List each line of the data that holds the word "camera".
↓
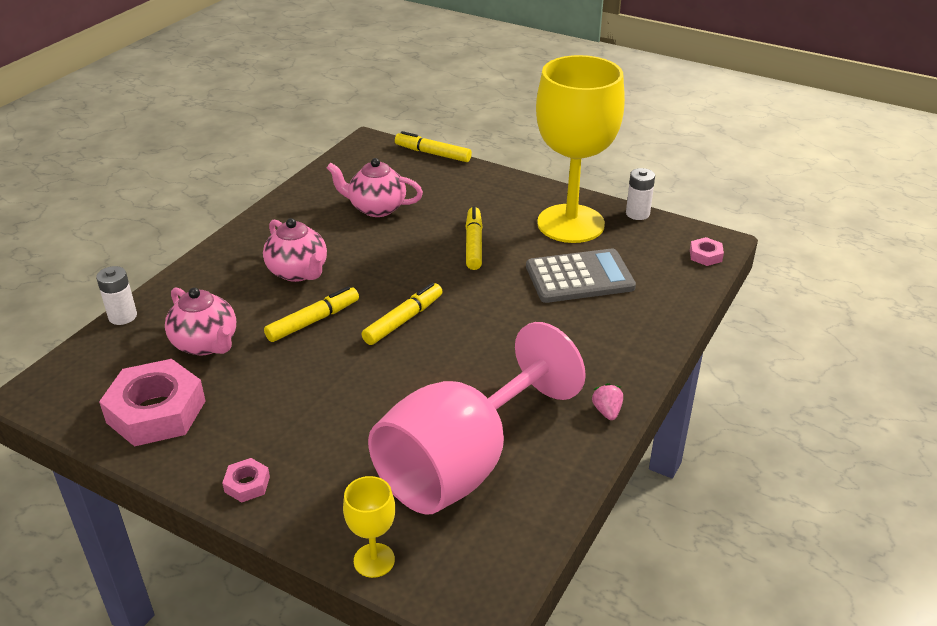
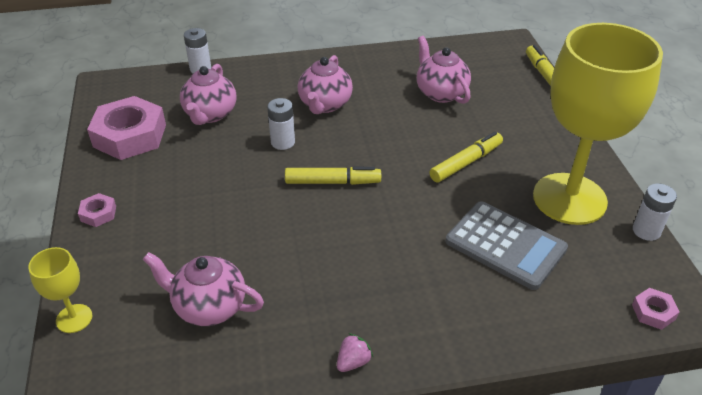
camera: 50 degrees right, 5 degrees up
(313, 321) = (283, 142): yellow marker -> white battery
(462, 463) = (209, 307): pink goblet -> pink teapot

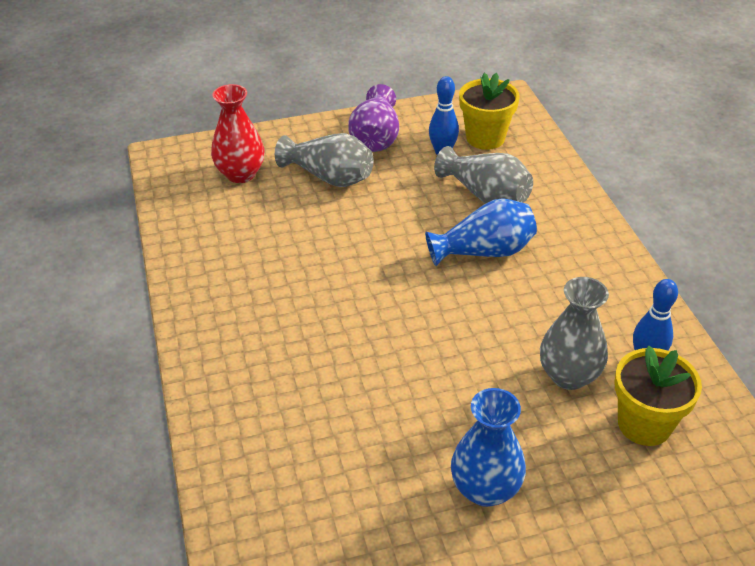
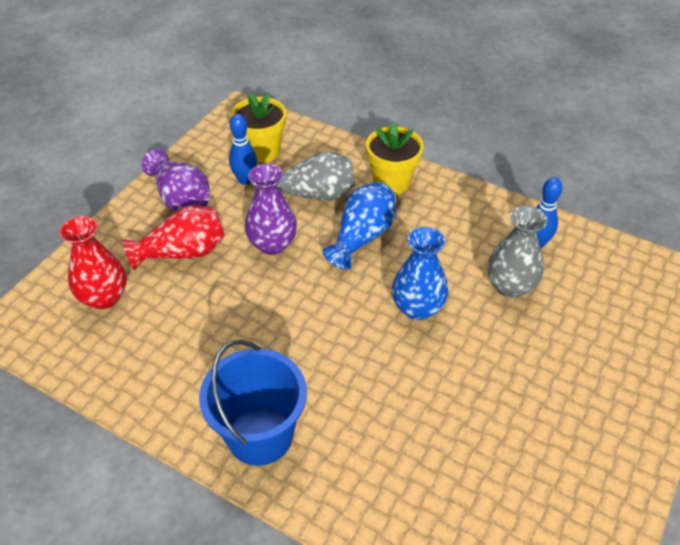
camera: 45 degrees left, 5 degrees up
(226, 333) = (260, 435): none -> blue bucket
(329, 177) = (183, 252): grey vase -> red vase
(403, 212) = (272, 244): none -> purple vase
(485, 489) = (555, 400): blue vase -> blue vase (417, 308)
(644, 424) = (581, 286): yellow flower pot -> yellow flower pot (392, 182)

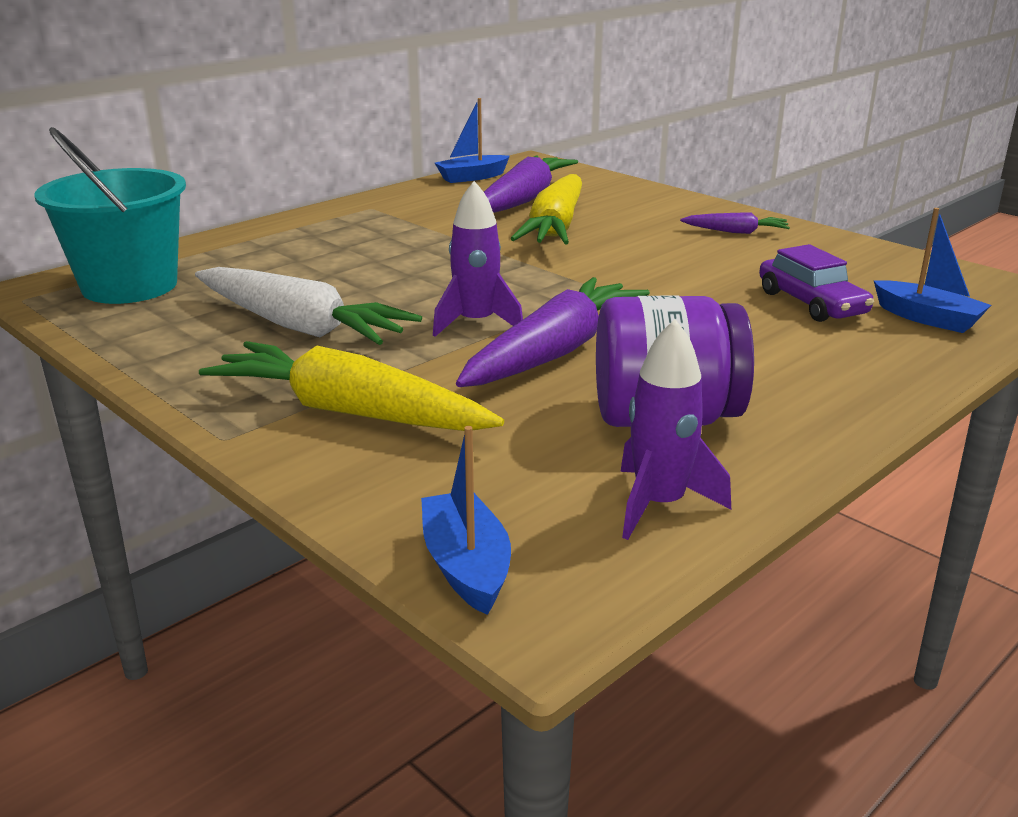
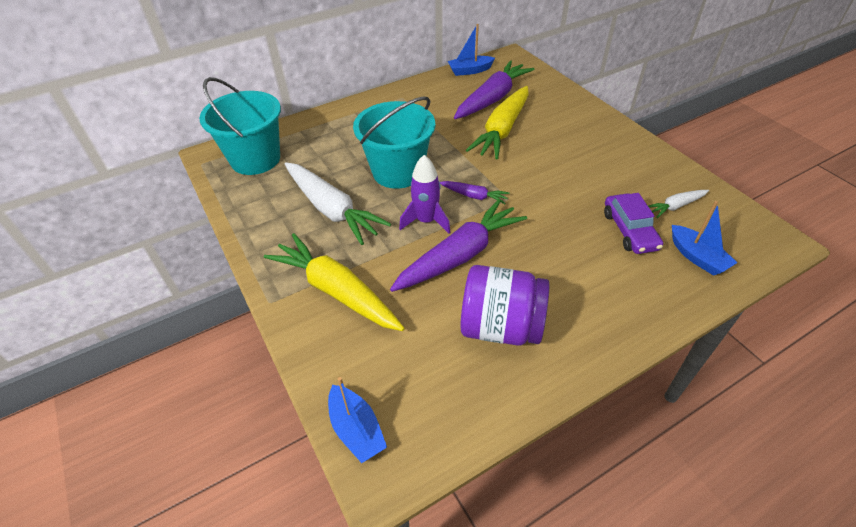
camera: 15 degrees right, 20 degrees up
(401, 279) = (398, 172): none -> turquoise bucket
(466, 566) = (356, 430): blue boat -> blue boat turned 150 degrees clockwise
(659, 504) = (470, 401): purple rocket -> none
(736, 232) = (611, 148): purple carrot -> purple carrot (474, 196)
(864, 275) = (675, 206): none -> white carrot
↑
- [FINISHED TASK]:
camera: 50 degrees right, 5 degrees up
camera: 45 degrees left, 5 degrees up
camera: 15 degrees right, 20 degrees up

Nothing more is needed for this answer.